§ **Task inputs**:
__________
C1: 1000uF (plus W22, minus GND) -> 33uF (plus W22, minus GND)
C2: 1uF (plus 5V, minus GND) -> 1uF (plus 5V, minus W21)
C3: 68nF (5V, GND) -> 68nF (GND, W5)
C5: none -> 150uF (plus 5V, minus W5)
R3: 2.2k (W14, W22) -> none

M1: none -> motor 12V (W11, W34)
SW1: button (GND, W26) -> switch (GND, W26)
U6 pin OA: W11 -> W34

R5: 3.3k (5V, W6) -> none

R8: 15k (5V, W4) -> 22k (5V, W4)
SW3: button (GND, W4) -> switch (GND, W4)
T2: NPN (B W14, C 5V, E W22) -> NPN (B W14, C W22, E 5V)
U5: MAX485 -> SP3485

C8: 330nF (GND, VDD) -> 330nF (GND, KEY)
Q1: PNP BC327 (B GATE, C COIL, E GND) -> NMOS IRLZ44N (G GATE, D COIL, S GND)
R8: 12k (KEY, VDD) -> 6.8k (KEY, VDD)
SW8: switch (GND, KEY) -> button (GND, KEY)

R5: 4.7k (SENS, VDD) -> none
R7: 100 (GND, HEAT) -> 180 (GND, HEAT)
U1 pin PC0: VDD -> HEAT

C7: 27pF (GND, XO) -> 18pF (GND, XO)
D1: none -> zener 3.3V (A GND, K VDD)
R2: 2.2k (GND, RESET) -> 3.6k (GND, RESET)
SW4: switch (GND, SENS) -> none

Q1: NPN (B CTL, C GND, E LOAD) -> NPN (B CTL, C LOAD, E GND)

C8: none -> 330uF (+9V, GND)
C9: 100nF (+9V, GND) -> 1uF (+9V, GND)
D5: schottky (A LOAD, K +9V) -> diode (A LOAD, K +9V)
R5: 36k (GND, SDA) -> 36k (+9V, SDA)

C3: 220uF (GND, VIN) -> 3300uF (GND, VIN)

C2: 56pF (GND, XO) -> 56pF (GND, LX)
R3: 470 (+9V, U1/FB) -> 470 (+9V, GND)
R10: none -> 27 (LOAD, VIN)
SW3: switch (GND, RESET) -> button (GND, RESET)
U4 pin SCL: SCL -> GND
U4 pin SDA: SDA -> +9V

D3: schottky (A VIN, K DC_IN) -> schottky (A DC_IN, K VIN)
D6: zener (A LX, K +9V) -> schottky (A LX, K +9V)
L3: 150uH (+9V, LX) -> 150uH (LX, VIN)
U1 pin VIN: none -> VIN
__________
§ **Your assignment**: Nothing should be missing: every line above must be reproduced exactly.

§ **Finished task**:
C1: 1000uF (plus W22, minus GND) -> 33uF (plus W22, minus GND)
C2: 1uF (plus 5V, minus GND) -> 1uF (plus 5V, minus W21)
C3: 68nF (5V, GND) -> 68nF (GND, W5)
C5: none -> 150uF (plus 5V, minus W5)
R3: 2.2k (W14, W22) -> none

M1: none -> motor 12V (W11, W34)
SW1: button (GND, W26) -> switch (GND, W26)
U6 pin OA: W11 -> W34

R5: 3.3k (5V, W6) -> none

R8: 15k (5V, W4) -> 22k (5V, W4)
SW3: button (GND, W4) -> switch (GND, W4)
T2: NPN (B W14, C 5V, E W22) -> NPN (B W14, C W22, E 5V)
U5: MAX485 -> SP3485

C8: 330nF (GND, VDD) -> 330nF (GND, KEY)
Q1: PNP BC327 (B GATE, C COIL, E GND) -> NMOS IRLZ44N (G GATE, D COIL, S GND)
R8: 12k (KEY, VDD) -> 6.8k (KEY, VDD)
SW8: switch (GND, KEY) -> button (GND, KEY)

R5: 4.7k (SENS, VDD) -> none
R7: 100 (GND, HEAT) -> 180 (GND, HEAT)
U1 pin PC0: VDD -> HEAT

C7: 27pF (GND, XO) -> 18pF (GND, XO)
D1: none -> zener 3.3V (A GND, K VDD)
R2: 2.2k (GND, RESET) -> 3.6k (GND, RESET)
SW4: switch (GND, SENS) -> none

Q1: NPN (B CTL, C GND, E LOAD) -> NPN (B CTL, C LOAD, E GND)

C8: none -> 330uF (+9V, GND)
C9: 100nF (+9V, GND) -> 1uF (+9V, GND)
D5: schottky (A LOAD, K +9V) -> diode (A LOAD, K +9V)
R5: 36k (GND, SDA) -> 36k (+9V, SDA)

C3: 220uF (GND, VIN) -> 3300uF (GND, VIN)

C2: 56pF (GND, XO) -> 56pF (GND, LX)
R3: 470 (+9V, U1/FB) -> 470 (+9V, GND)
R10: none -> 27 (LOAD, VIN)
SW3: switch (GND, RESET) -> button (GND, RESET)
U4 pin SCL: SCL -> GND
U4 pin SDA: SDA -> +9V

D3: schottky (A VIN, K DC_IN) -> schottky (A DC_IN, K VIN)
D6: zener (A LX, K +9V) -> schottky (A LX, K +9V)
L3: 150uH (+9V, LX) -> 150uH (LX, VIN)
U1 pin VIN: none -> VIN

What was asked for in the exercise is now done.